- **Task to carry out**: Below are some records. Print exactly the lines between the one holding "purple semicircle: (64, 46)" and the one holding "orange ellipse: (193, 92)", inclusive, and nothing else.

- **Data for this exercise**:
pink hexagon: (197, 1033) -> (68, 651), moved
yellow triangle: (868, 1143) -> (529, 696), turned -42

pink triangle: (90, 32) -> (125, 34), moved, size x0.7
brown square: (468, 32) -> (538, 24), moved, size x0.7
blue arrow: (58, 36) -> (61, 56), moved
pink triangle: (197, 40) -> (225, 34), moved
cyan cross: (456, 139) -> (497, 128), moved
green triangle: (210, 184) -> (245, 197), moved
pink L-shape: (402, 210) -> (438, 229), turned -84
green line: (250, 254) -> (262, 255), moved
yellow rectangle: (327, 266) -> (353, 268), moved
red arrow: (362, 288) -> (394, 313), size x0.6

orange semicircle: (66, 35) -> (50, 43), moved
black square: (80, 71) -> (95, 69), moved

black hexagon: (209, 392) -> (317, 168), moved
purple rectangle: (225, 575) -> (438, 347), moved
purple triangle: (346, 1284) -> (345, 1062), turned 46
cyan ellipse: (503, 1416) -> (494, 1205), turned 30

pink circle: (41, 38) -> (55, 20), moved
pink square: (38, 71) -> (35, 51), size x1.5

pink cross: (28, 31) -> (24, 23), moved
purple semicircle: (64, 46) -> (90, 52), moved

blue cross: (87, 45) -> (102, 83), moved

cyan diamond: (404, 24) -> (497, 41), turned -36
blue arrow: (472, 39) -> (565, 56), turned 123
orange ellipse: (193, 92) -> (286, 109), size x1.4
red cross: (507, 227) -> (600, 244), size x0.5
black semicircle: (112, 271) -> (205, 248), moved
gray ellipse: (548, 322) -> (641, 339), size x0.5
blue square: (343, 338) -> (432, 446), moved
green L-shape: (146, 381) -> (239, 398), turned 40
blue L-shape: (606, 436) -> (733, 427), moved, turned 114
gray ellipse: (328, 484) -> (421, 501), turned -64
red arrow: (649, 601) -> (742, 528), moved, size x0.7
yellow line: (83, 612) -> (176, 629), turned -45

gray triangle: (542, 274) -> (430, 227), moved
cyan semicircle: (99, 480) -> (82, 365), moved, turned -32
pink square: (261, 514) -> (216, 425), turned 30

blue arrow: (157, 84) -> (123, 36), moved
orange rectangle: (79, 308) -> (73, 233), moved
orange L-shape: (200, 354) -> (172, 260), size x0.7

- **Answer area**:
purple semicircle: (64, 46) -> (90, 52), moved

blue cross: (87, 45) -> (102, 83), moved

cyan diamond: (404, 24) -> (497, 41), turned -36
blue arrow: (472, 39) -> (565, 56), turned 123
orange ellipse: (193, 92) -> (286, 109), size x1.4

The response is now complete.